** HOW TO COMPLETE THIS TASK **
Only one stretch of the material below is wanted: everything from the line containing "C3: 220pF (AMP, ZOB) -> 470pF (AMP, ZOB)" down to the line containing "C4: 2.2nF (COM, VX) -> 2.2nF (AMP, VX)", both ends included. Repeat it exactly and skip the pictures.

** RECORDS FOR THE EXERCISE **
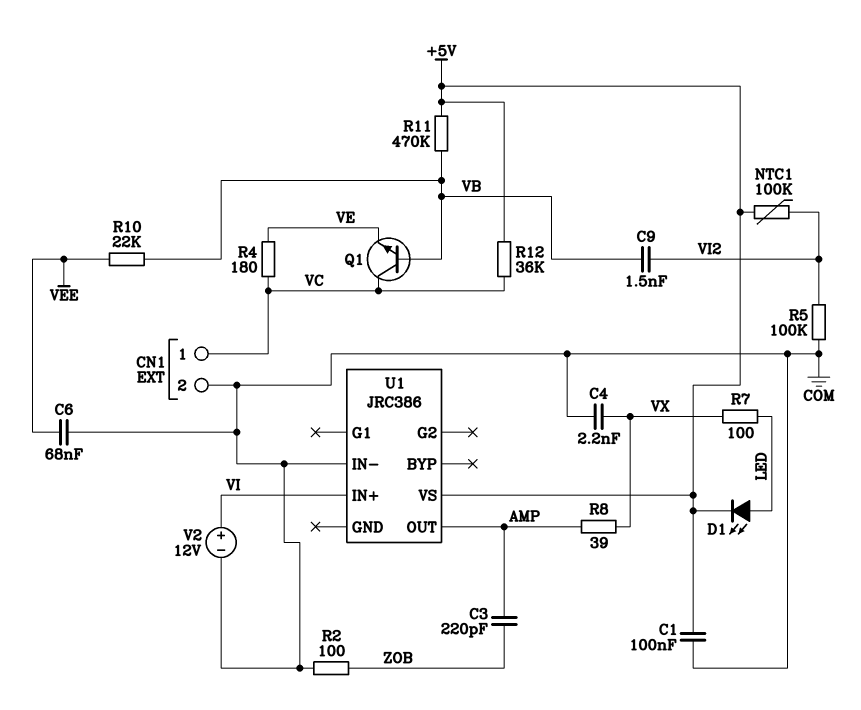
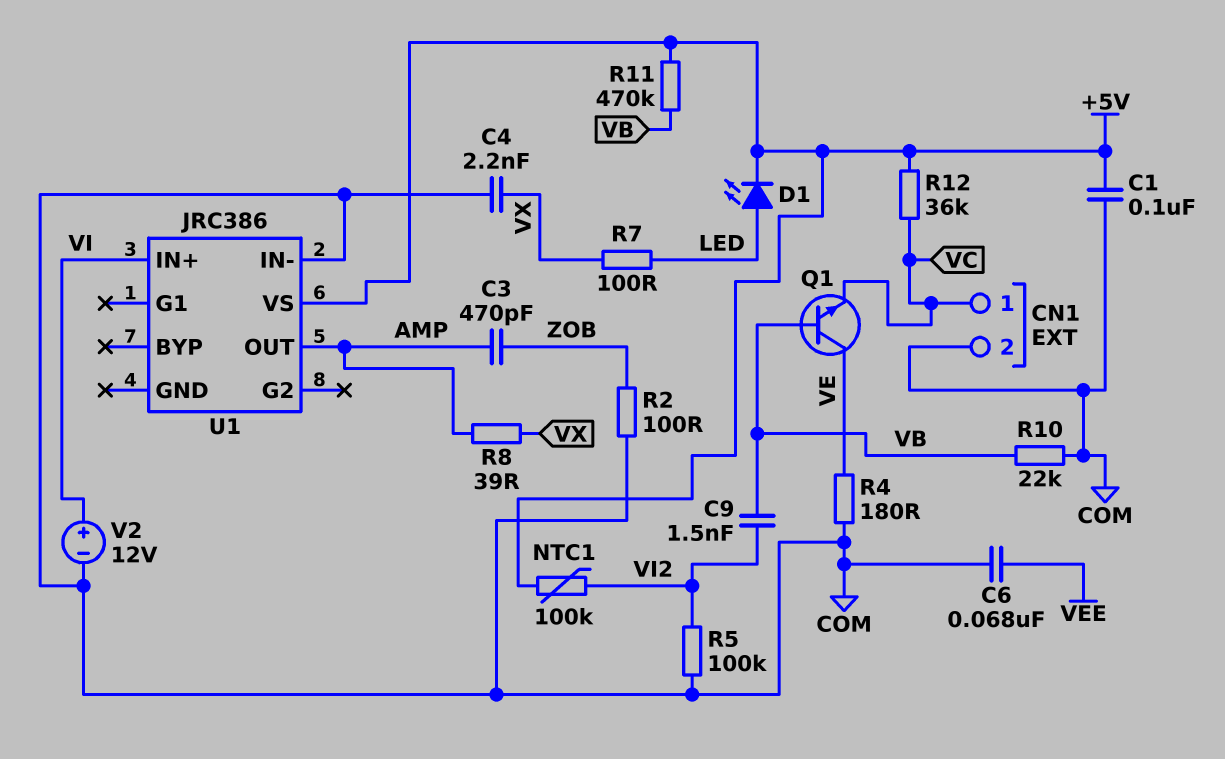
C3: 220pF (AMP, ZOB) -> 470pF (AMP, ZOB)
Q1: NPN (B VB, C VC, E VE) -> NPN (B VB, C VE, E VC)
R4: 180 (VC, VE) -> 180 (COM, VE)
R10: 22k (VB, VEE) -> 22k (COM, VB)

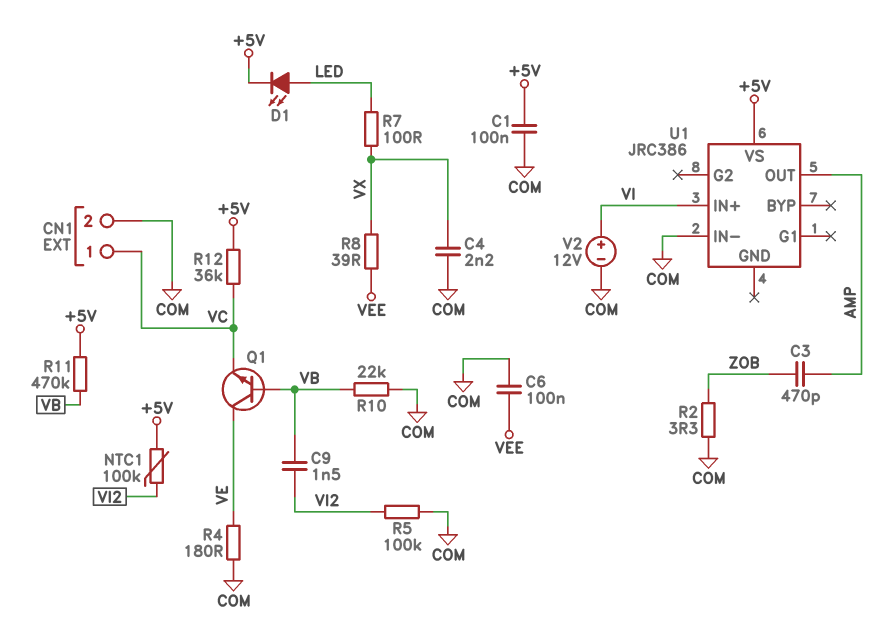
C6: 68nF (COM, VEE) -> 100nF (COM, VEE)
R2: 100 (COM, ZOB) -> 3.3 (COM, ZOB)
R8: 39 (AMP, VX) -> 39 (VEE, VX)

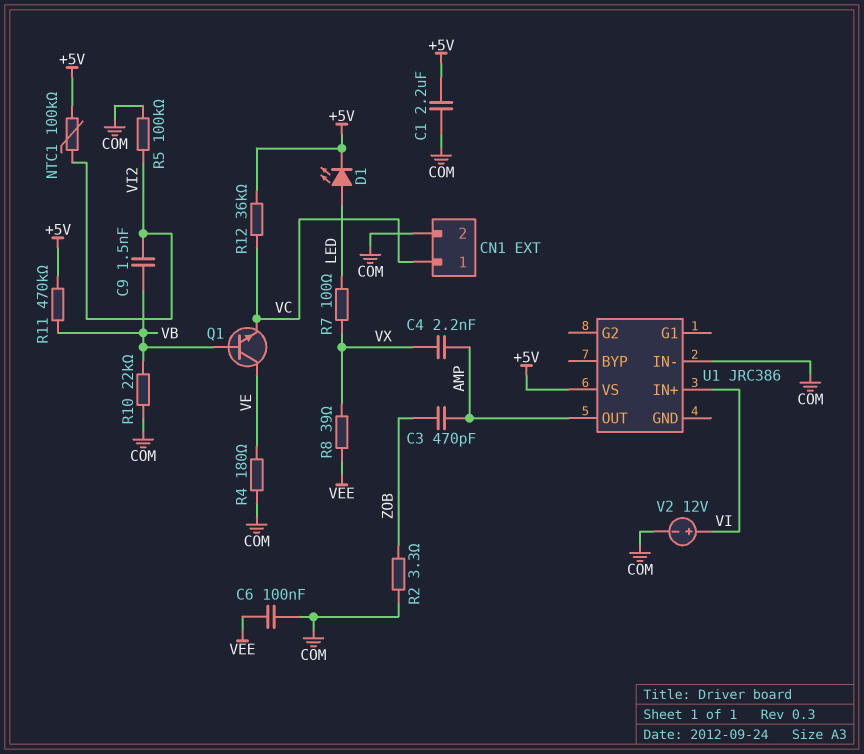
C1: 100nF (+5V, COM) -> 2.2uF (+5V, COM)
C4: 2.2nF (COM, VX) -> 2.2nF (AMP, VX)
--
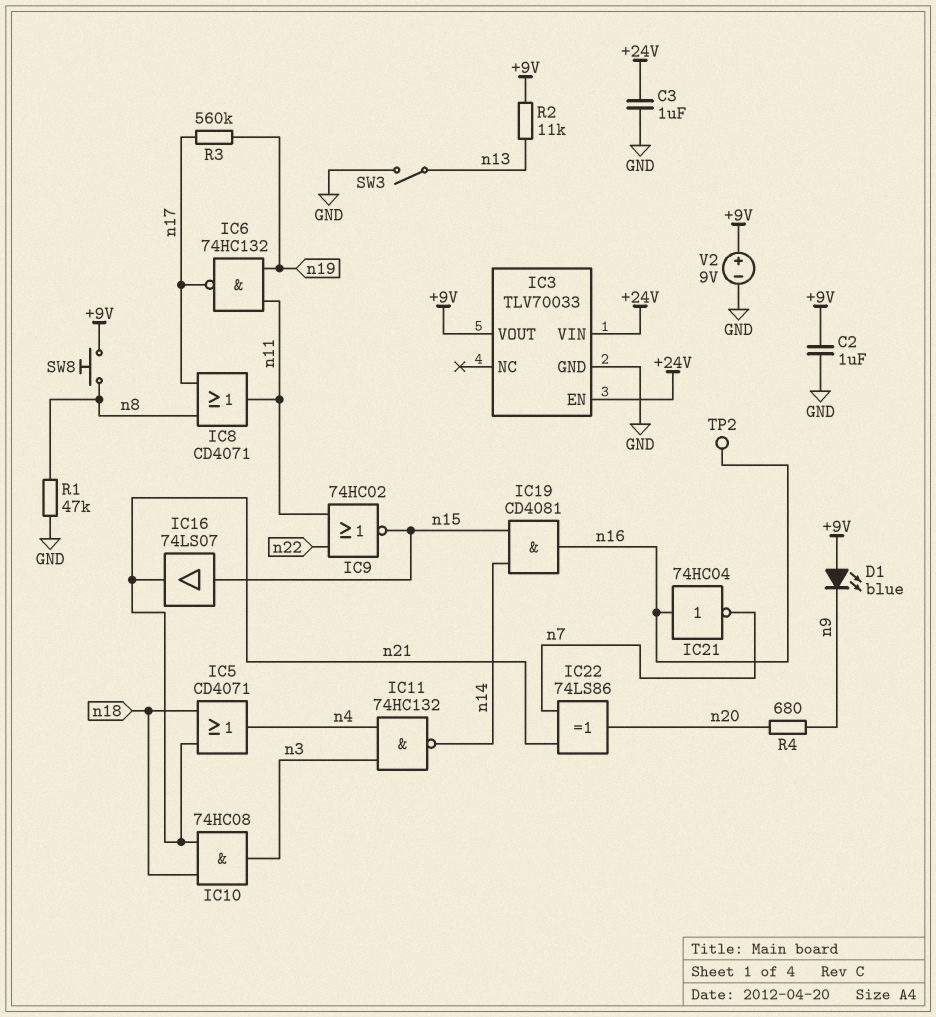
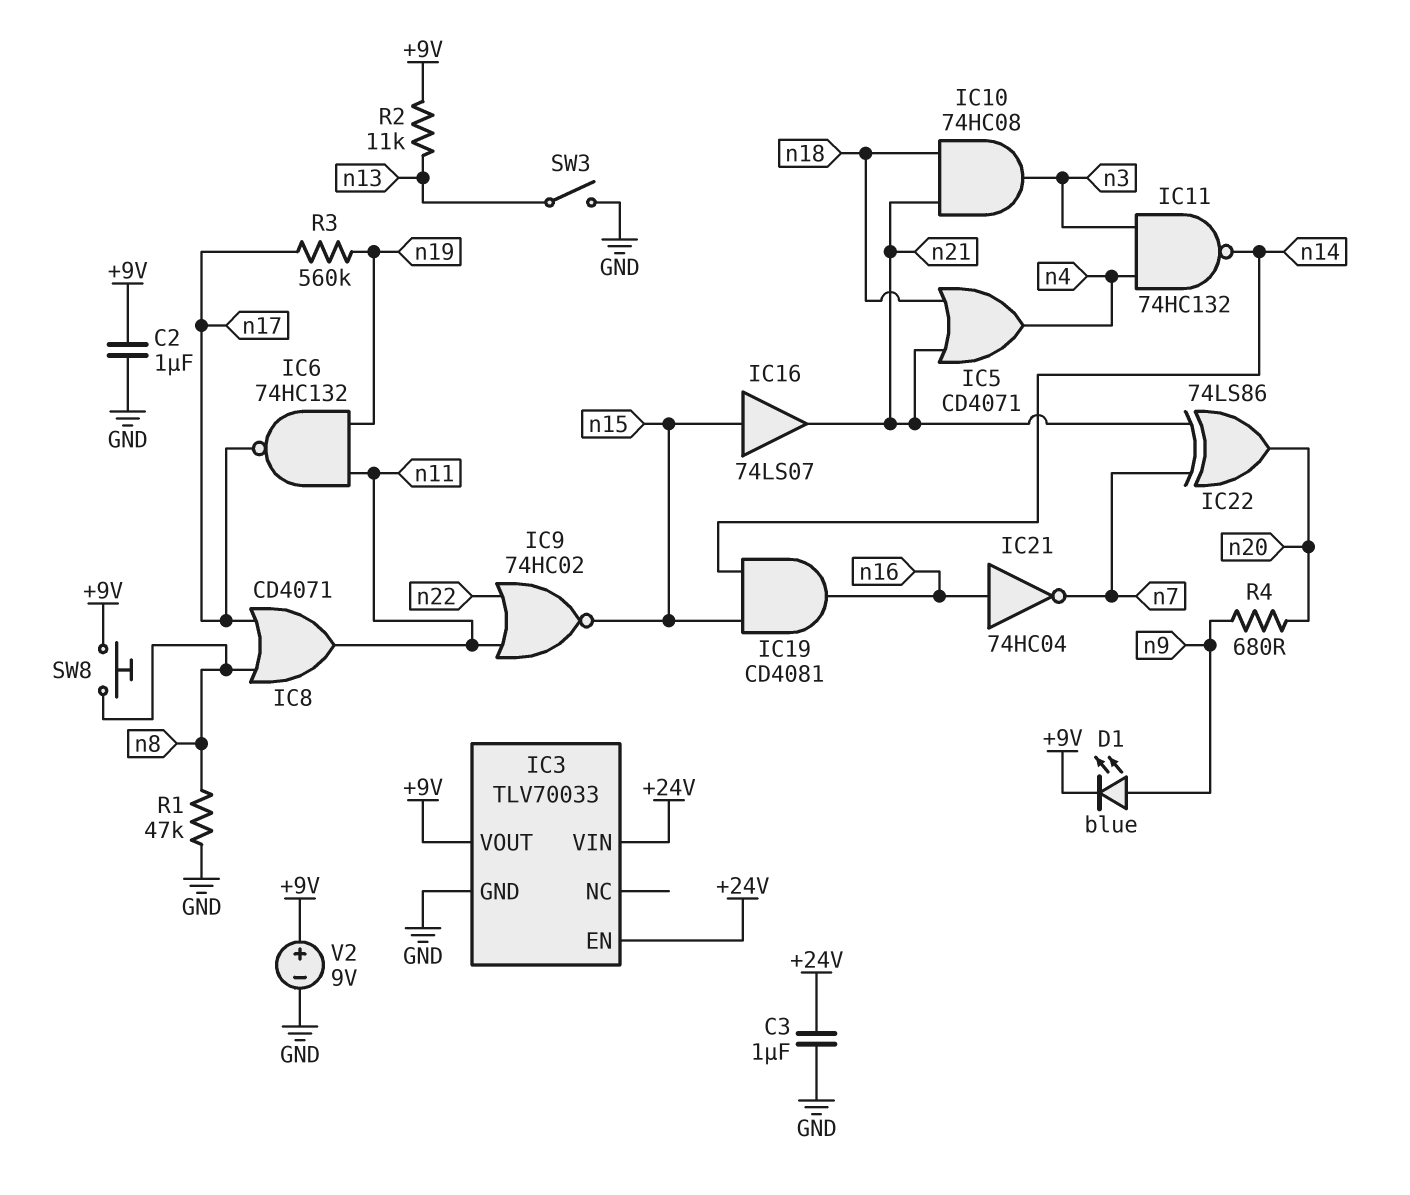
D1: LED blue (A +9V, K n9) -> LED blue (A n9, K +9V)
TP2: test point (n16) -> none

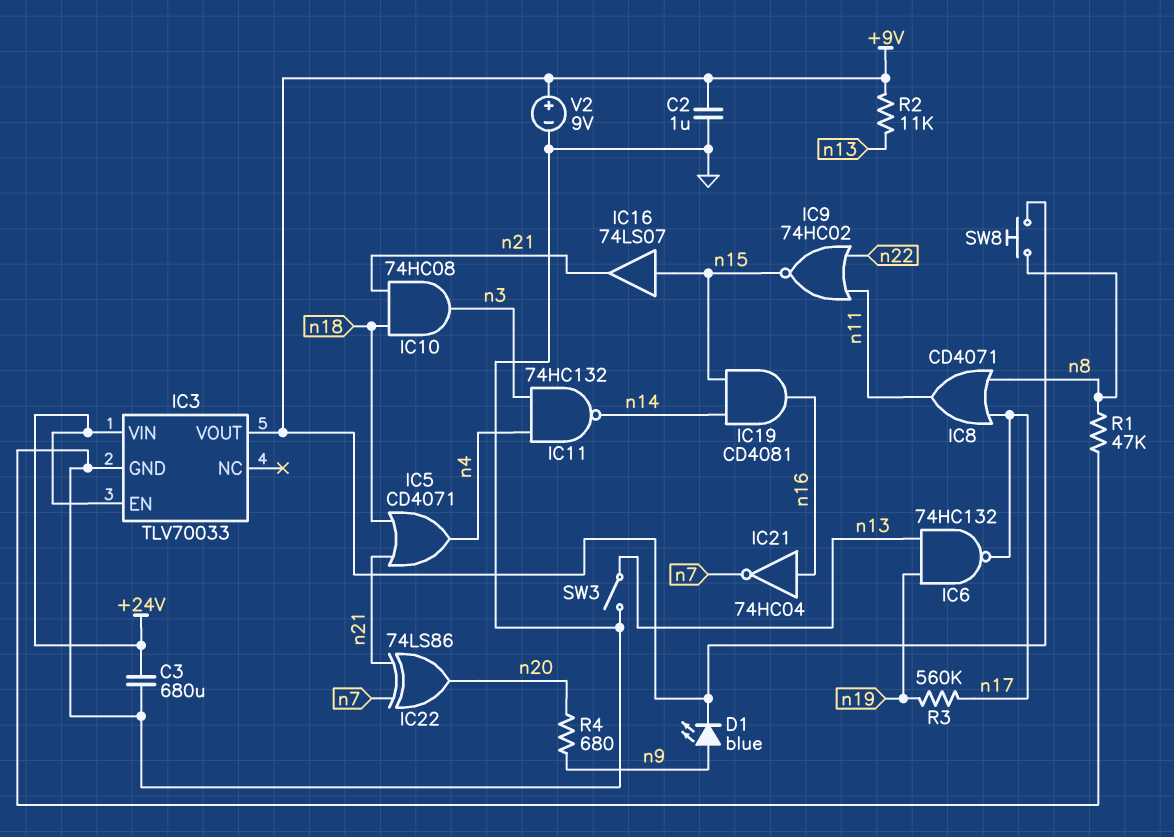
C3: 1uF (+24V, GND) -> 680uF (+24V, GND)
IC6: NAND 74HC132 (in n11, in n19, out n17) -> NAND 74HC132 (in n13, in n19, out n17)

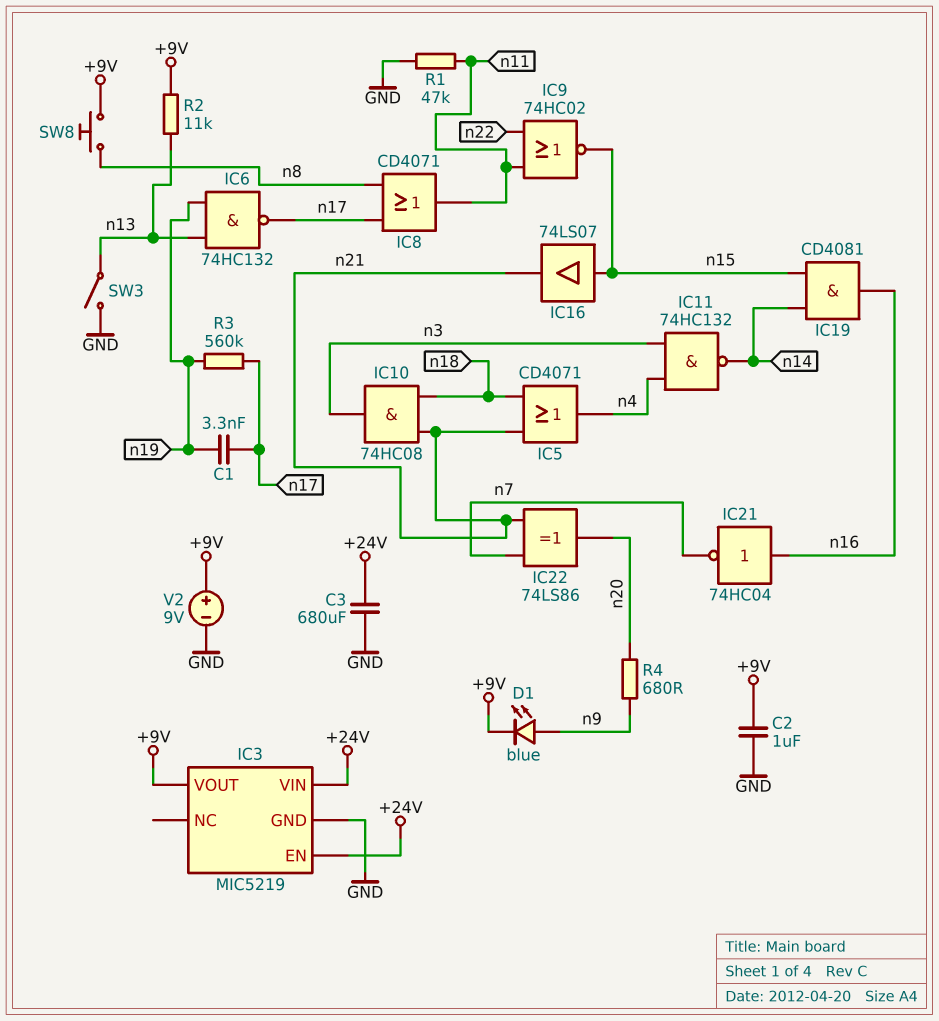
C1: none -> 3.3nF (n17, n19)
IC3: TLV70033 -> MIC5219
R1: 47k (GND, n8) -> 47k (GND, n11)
* * *
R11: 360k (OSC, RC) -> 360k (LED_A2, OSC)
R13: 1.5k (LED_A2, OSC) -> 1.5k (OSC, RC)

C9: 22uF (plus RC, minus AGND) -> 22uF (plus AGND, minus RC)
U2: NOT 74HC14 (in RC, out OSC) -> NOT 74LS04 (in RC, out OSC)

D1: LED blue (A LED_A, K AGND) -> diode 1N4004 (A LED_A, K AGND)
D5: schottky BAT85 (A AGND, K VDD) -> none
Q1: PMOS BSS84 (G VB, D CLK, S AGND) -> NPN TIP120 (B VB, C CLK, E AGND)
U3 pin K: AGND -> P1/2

** PROBLEM SOLUTION **
C3: 220pF (AMP, ZOB) -> 470pF (AMP, ZOB)
Q1: NPN (B VB, C VC, E VE) -> NPN (B VB, C VE, E VC)
R4: 180 (VC, VE) -> 180 (COM, VE)
R10: 22k (VB, VEE) -> 22k (COM, VB)

C6: 68nF (COM, VEE) -> 100nF (COM, VEE)
R2: 100 (COM, ZOB) -> 3.3 (COM, ZOB)
R8: 39 (AMP, VX) -> 39 (VEE, VX)

C1: 100nF (+5V, COM) -> 2.2uF (+5V, COM)
C4: 2.2nF (COM, VX) -> 2.2nF (AMP, VX)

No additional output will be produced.